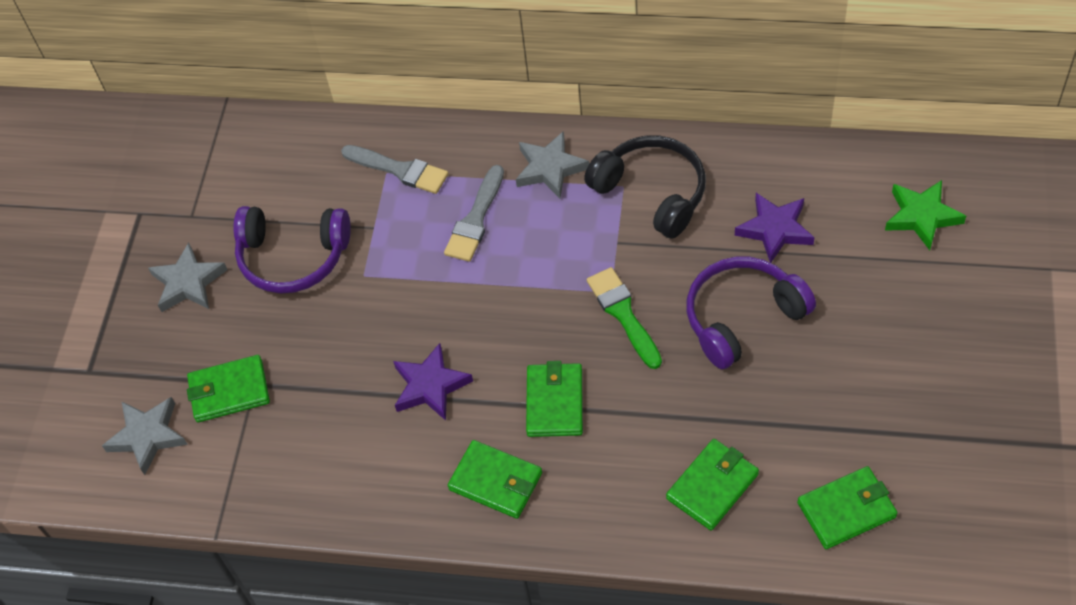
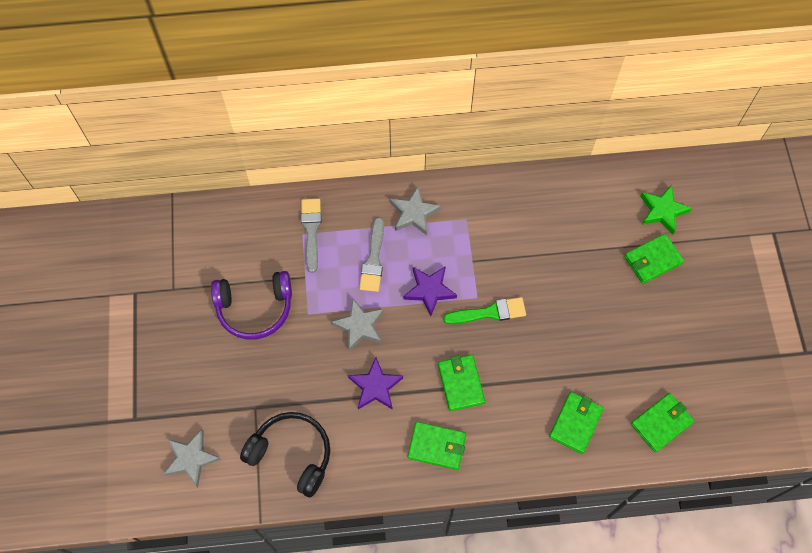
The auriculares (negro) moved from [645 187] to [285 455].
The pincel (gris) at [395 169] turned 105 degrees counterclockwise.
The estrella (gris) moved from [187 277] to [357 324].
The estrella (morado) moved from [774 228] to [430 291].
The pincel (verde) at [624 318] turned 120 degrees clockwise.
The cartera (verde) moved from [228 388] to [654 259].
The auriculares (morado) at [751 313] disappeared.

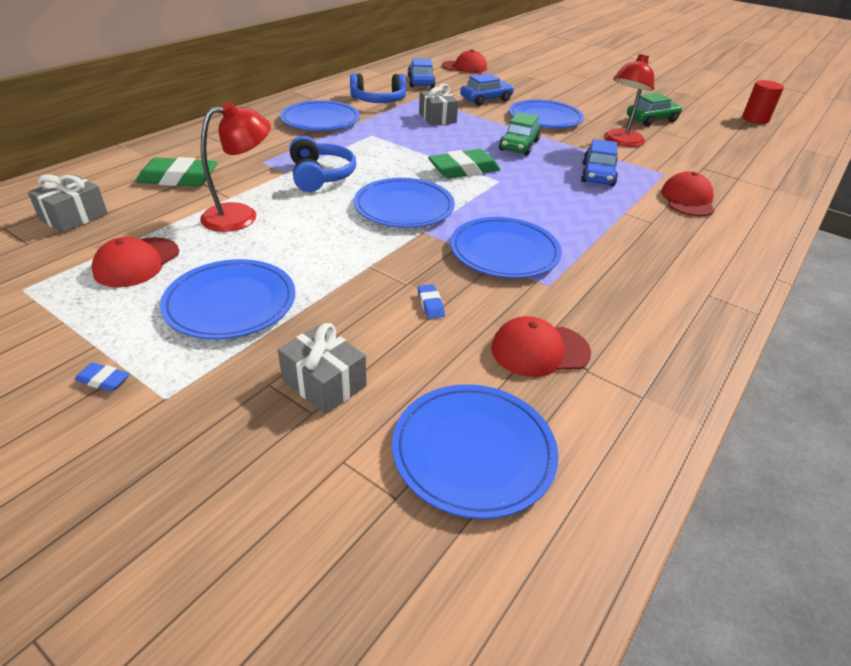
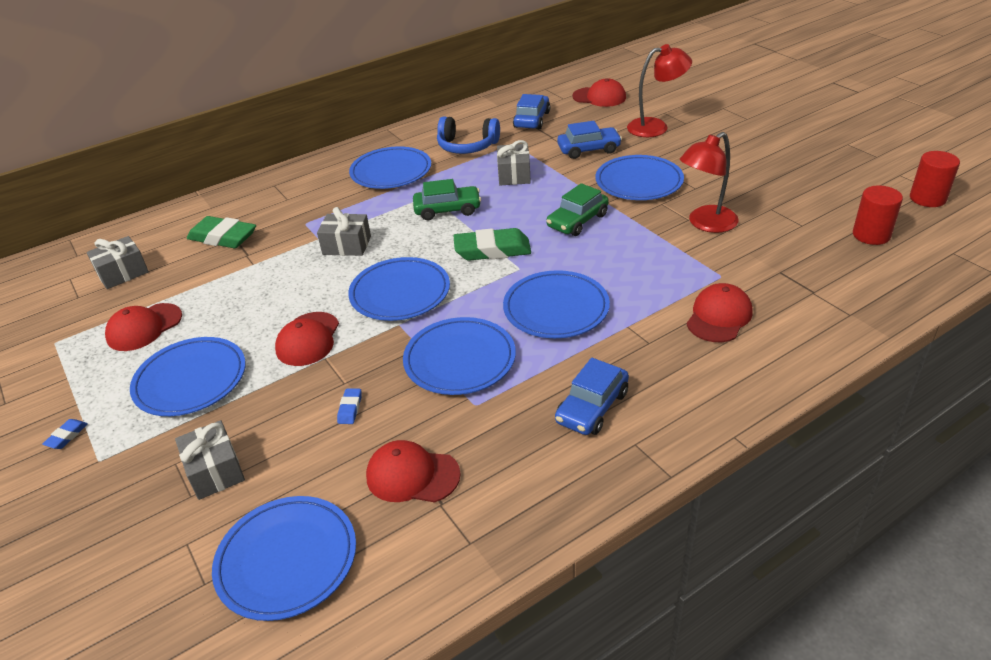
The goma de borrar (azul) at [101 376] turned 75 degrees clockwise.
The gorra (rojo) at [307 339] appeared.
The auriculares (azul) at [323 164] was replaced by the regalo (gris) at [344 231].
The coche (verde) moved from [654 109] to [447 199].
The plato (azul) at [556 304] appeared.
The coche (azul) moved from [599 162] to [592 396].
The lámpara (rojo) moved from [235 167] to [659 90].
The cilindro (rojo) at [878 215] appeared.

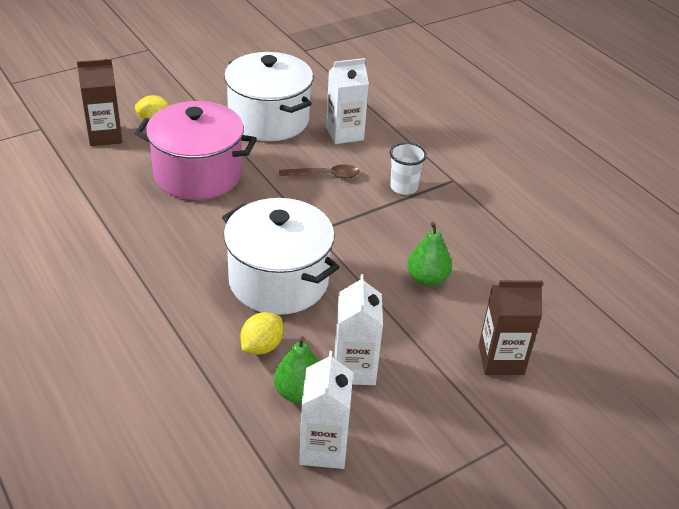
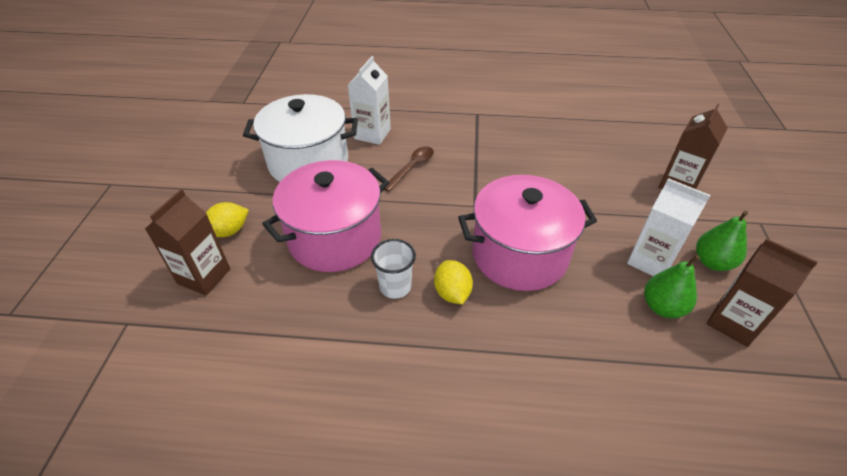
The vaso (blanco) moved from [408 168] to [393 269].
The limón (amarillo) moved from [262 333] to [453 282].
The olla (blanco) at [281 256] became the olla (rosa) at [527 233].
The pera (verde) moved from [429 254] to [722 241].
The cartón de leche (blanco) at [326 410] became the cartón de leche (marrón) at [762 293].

▶ **Requirement**
Could you output the full set of entries exactly, skipping every picture?

▶ **Result below**
The auriculares (negro) moved from [645 187] to [285 455].
The pincel (gris) at [395 169] turned 105 degrees counterclockwise.
The estrella (gris) moved from [187 277] to [357 324].
The estrella (morado) moved from [774 228] to [430 291].
The pincel (verde) at [624 318] turned 120 degrees clockwise.
The cartera (verde) moved from [228 388] to [654 259].
The auriculares (morado) at [751 313] disappeared.

The goma de borrar (azul) at [101 376] turned 75 degrees clockwise.
The gorra (rojo) at [307 339] appeared.
The auriculares (azul) at [323 164] was replaced by the regalo (gris) at [344 231].
The coche (verde) moved from [654 109] to [447 199].
The plato (azul) at [556 304] appeared.
The coche (azul) moved from [599 162] to [592 396].
The lámpara (rojo) moved from [235 167] to [659 90].
The cilindro (rojo) at [878 215] appeared.

The vaso (blanco) moved from [408 168] to [393 269].
The limón (amarillo) moved from [262 333] to [453 282].
The olla (blanco) at [281 256] became the olla (rosa) at [527 233].
The pera (verde) moved from [429 254] to [722 241].
The cartón de leche (blanco) at [326 410] became the cartón de leche (marrón) at [762 293].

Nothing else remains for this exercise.